> _INSTRUCTIONS FOR THE TASK_
Extract every line of the listing below word for word, in the same order, and leave out the picture lines.

> _THE RECORDS_
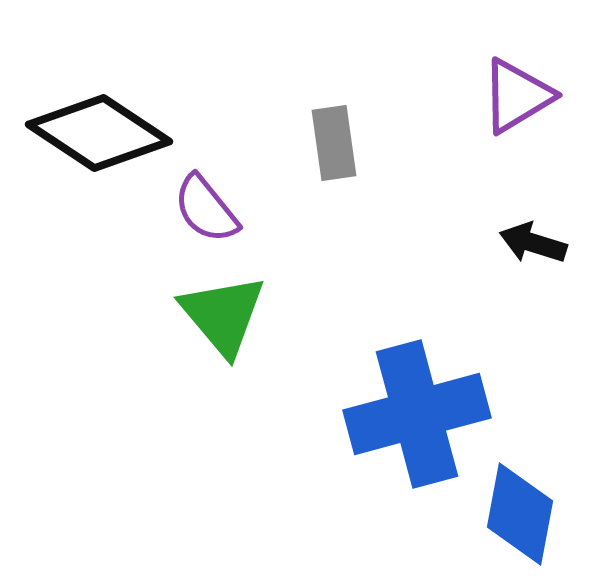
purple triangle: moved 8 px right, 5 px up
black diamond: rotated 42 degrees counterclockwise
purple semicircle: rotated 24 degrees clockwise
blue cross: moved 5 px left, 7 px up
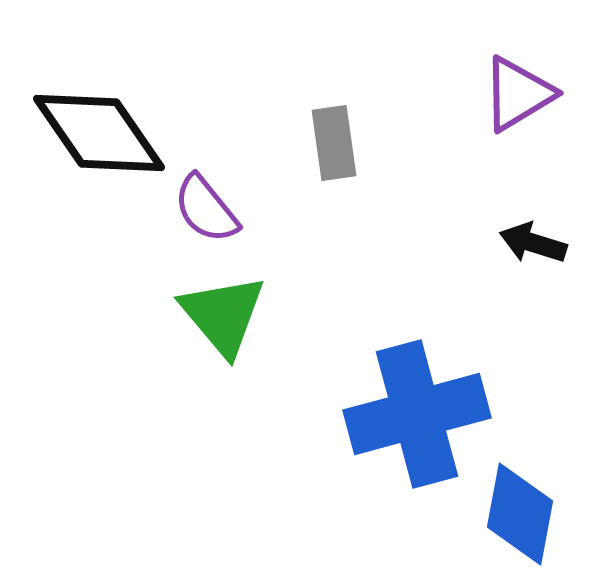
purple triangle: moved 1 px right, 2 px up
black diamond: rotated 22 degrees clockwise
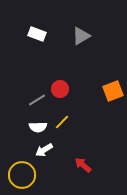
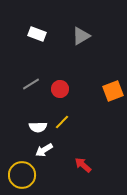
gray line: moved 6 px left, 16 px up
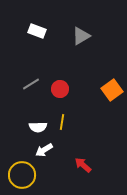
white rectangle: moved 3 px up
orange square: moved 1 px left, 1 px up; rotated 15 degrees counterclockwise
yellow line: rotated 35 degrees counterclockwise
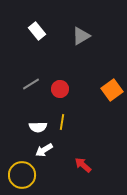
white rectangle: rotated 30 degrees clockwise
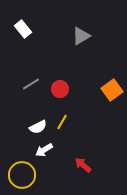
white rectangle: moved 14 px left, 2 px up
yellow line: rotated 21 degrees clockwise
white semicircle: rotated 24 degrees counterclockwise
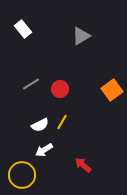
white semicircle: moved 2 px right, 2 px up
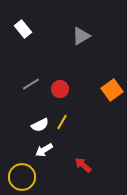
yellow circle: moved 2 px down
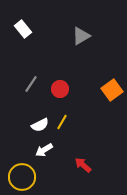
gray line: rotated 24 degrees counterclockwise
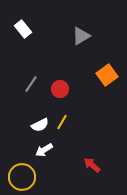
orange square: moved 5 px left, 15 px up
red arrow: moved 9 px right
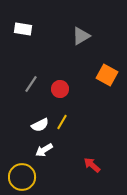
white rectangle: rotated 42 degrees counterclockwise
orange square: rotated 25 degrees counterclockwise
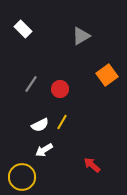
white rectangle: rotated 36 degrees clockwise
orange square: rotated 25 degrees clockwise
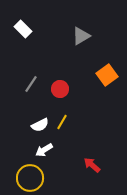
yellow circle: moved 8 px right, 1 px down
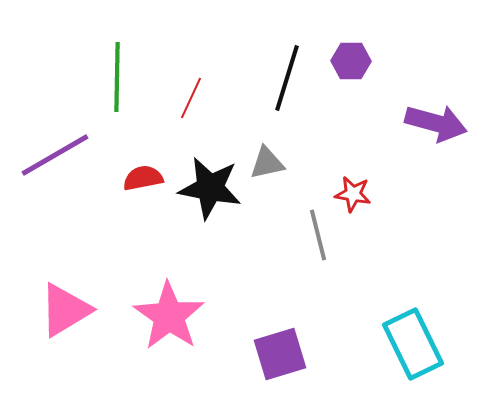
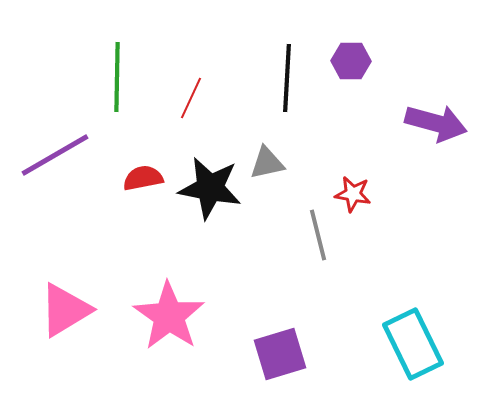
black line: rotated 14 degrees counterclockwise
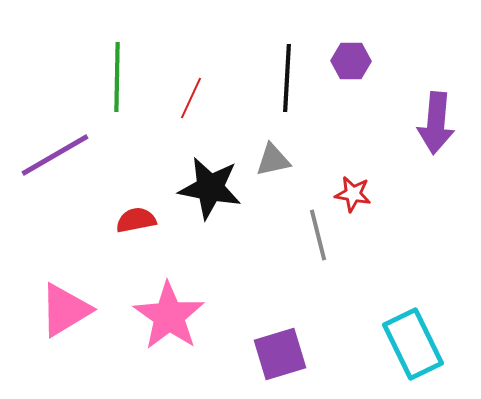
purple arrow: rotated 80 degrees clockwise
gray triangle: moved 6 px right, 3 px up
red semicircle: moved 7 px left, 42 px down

> _TASK ANSWER_
purple triangle: moved 8 px right, 5 px up
black diamond: rotated 42 degrees counterclockwise
purple semicircle: rotated 24 degrees clockwise
blue cross: moved 5 px left, 7 px up
purple triangle: moved 1 px right, 2 px up
black diamond: rotated 22 degrees clockwise
gray line: moved 6 px left, 16 px up
white rectangle: moved 3 px up
orange square: moved 1 px left, 1 px up; rotated 15 degrees counterclockwise
yellow line: rotated 35 degrees counterclockwise
white rectangle: rotated 30 degrees clockwise
white rectangle: moved 14 px left, 2 px up
yellow line: rotated 21 degrees clockwise
white semicircle: rotated 24 degrees counterclockwise
white semicircle: moved 2 px right, 2 px up
yellow circle: moved 2 px down
gray line: rotated 24 degrees counterclockwise
orange square: moved 5 px left, 15 px up
red arrow: moved 9 px right
white rectangle: rotated 42 degrees counterclockwise
orange square: rotated 25 degrees counterclockwise
white rectangle: rotated 36 degrees clockwise
orange square: rotated 25 degrees clockwise
yellow circle: moved 8 px right, 1 px down
black line: rotated 14 degrees counterclockwise
purple arrow: rotated 80 degrees clockwise
gray triangle: moved 6 px right, 3 px up
red semicircle: moved 7 px left, 42 px down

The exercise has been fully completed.